**WHAT IS BEING ASKED**.
The lines to reproduce from the material below are those from the one containing "SOIL1 pin AO: GP27 -> GP14" through the one containing "BARO2 pin SDA: D21 -> D22", both included; write them out exactly and add nothing.

● ● ●

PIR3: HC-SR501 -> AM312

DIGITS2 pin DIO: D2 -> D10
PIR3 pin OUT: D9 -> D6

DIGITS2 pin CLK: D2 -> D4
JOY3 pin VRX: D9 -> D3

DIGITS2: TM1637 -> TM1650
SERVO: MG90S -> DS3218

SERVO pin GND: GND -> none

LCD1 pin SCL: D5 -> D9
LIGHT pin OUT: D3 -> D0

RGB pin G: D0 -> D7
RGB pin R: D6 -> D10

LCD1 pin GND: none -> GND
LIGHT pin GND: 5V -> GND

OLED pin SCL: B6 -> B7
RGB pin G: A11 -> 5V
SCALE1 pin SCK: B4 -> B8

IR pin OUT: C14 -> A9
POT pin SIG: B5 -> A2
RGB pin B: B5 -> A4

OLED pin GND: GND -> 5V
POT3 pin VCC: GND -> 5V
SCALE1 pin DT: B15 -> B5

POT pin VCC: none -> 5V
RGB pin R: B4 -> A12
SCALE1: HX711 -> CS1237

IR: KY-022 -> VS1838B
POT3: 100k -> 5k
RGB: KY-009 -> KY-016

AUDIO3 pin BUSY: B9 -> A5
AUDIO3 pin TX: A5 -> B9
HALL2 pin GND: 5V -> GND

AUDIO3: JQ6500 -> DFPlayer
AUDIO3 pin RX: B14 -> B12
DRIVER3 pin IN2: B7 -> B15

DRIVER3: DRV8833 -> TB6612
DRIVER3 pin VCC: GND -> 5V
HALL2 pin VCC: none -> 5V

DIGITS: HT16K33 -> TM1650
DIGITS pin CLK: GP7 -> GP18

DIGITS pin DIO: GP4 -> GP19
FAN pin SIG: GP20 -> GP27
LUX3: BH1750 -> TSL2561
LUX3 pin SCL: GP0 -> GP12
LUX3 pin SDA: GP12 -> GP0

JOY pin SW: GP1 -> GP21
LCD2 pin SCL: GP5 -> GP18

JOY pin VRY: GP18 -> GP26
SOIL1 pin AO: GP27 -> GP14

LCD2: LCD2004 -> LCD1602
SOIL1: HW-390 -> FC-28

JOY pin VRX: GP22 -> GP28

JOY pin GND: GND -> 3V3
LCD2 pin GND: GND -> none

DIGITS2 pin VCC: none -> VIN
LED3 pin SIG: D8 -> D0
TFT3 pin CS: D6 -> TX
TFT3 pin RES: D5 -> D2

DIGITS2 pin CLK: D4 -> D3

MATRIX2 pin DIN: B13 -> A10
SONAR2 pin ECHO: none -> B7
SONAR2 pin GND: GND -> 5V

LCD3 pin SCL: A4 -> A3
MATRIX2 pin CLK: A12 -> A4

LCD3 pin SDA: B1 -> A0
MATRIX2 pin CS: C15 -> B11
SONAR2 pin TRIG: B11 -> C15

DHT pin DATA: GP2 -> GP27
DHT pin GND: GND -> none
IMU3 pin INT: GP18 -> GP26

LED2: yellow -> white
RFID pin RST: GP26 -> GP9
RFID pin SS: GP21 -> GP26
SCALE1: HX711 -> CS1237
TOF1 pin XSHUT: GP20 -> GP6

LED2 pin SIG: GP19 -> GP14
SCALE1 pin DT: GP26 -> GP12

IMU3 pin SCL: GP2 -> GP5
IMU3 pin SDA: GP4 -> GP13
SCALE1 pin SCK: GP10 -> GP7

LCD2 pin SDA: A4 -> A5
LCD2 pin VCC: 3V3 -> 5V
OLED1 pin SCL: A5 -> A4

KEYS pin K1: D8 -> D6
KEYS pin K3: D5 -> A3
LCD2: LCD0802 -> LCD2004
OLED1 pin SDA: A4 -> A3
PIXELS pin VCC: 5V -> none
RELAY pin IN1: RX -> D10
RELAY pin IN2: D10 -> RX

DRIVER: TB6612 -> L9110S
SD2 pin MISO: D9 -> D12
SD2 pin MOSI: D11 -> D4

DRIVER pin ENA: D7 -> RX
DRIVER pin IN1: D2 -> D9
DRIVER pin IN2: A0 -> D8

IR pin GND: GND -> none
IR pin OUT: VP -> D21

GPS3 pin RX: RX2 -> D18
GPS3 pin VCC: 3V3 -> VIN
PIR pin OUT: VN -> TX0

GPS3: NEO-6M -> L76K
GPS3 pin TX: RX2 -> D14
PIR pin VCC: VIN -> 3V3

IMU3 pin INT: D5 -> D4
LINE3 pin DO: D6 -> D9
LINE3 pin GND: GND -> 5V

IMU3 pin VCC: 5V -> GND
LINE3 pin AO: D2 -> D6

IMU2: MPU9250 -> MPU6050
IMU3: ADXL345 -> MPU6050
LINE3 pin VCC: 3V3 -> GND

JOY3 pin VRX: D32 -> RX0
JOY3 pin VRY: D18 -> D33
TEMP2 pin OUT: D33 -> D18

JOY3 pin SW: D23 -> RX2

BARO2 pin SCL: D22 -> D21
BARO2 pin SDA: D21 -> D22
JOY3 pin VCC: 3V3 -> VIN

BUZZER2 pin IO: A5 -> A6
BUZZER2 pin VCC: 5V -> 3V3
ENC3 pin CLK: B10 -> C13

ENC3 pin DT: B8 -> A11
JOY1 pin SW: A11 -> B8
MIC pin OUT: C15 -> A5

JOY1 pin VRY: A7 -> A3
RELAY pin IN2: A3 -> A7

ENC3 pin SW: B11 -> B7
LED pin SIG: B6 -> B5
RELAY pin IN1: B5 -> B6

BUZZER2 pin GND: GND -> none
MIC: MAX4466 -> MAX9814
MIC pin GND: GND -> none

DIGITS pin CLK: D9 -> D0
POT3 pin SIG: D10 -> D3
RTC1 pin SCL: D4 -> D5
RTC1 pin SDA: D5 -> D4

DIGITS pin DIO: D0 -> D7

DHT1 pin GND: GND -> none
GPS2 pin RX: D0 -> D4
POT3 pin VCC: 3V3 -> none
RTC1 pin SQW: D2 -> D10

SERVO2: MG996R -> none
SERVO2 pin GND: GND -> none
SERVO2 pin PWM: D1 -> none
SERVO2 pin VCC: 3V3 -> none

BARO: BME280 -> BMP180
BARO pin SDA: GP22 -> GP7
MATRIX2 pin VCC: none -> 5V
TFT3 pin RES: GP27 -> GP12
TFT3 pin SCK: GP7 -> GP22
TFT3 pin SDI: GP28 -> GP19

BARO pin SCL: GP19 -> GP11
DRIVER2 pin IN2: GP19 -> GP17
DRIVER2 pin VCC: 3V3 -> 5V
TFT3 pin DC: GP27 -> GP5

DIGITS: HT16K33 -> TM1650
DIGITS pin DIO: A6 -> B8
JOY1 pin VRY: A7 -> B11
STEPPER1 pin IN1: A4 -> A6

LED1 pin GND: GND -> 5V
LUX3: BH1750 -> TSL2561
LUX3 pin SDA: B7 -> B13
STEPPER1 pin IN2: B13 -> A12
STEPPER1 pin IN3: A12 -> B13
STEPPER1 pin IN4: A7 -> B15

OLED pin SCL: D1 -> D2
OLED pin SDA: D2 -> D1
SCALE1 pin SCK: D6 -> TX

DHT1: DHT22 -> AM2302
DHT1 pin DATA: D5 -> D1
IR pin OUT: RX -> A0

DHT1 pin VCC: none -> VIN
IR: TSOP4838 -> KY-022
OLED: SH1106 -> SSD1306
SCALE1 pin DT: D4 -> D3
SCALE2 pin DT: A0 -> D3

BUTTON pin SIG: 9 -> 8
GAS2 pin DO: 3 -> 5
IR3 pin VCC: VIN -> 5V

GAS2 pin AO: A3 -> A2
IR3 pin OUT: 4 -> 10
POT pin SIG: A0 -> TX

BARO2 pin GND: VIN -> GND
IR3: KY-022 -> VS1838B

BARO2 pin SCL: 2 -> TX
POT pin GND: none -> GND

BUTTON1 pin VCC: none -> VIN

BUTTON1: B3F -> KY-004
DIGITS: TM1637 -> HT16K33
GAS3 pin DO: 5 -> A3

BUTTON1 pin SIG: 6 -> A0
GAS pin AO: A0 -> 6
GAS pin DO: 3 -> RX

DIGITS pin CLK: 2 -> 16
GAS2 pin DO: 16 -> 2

● ● ●

**PROBLEM SOLUTION**.
SOIL1 pin AO: GP27 -> GP14

LCD2: LCD2004 -> LCD1602
SOIL1: HW-390 -> FC-28

JOY pin VRX: GP22 -> GP28

JOY pin GND: GND -> 3V3
LCD2 pin GND: GND -> none

DIGITS2 pin VCC: none -> VIN
LED3 pin SIG: D8 -> D0
TFT3 pin CS: D6 -> TX
TFT3 pin RES: D5 -> D2

DIGITS2 pin CLK: D4 -> D3

MATRIX2 pin DIN: B13 -> A10
SONAR2 pin ECHO: none -> B7
SONAR2 pin GND: GND -> 5V

LCD3 pin SCL: A4 -> A3
MATRIX2 pin CLK: A12 -> A4

LCD3 pin SDA: B1 -> A0
MATRIX2 pin CS: C15 -> B11
SONAR2 pin TRIG: B11 -> C15

DHT pin DATA: GP2 -> GP27
DHT pin GND: GND -> none
IMU3 pin INT: GP18 -> GP26

LED2: yellow -> white
RFID pin RST: GP26 -> GP9
RFID pin SS: GP21 -> GP26
SCALE1: HX711 -> CS1237
TOF1 pin XSHUT: GP20 -> GP6

LED2 pin SIG: GP19 -> GP14
SCALE1 pin DT: GP26 -> GP12

IMU3 pin SCL: GP2 -> GP5
IMU3 pin SDA: GP4 -> GP13
SCALE1 pin SCK: GP10 -> GP7

LCD2 pin SDA: A4 -> A5
LCD2 pin VCC: 3V3 -> 5V
OLED1 pin SCL: A5 -> A4

KEYS pin K1: D8 -> D6
KEYS pin K3: D5 -> A3
LCD2: LCD0802 -> LCD2004
OLED1 pin SDA: A4 -> A3
PIXELS pin VCC: 5V -> none
RELAY pin IN1: RX -> D10
RELAY pin IN2: D10 -> RX

DRIVER: TB6612 -> L9110S
SD2 pin MISO: D9 -> D12
SD2 pin MOSI: D11 -> D4

DRIVER pin ENA: D7 -> RX
DRIVER pin IN1: D2 -> D9
DRIVER pin IN2: A0 -> D8

IR pin GND: GND -> none
IR pin OUT: VP -> D21

GPS3 pin RX: RX2 -> D18
GPS3 pin VCC: 3V3 -> VIN
PIR pin OUT: VN -> TX0

GPS3: NEO-6M -> L76K
GPS3 pin TX: RX2 -> D14
PIR pin VCC: VIN -> 3V3

IMU3 pin INT: D5 -> D4
LINE3 pin DO: D6 -> D9
LINE3 pin GND: GND -> 5V

IMU3 pin VCC: 5V -> GND
LINE3 pin AO: D2 -> D6

IMU2: MPU9250 -> MPU6050
IMU3: ADXL345 -> MPU6050
LINE3 pin VCC: 3V3 -> GND

JOY3 pin VRX: D32 -> RX0
JOY3 pin VRY: D18 -> D33
TEMP2 pin OUT: D33 -> D18

JOY3 pin SW: D23 -> RX2

BARO2 pin SCL: D22 -> D21
BARO2 pin SDA: D21 -> D22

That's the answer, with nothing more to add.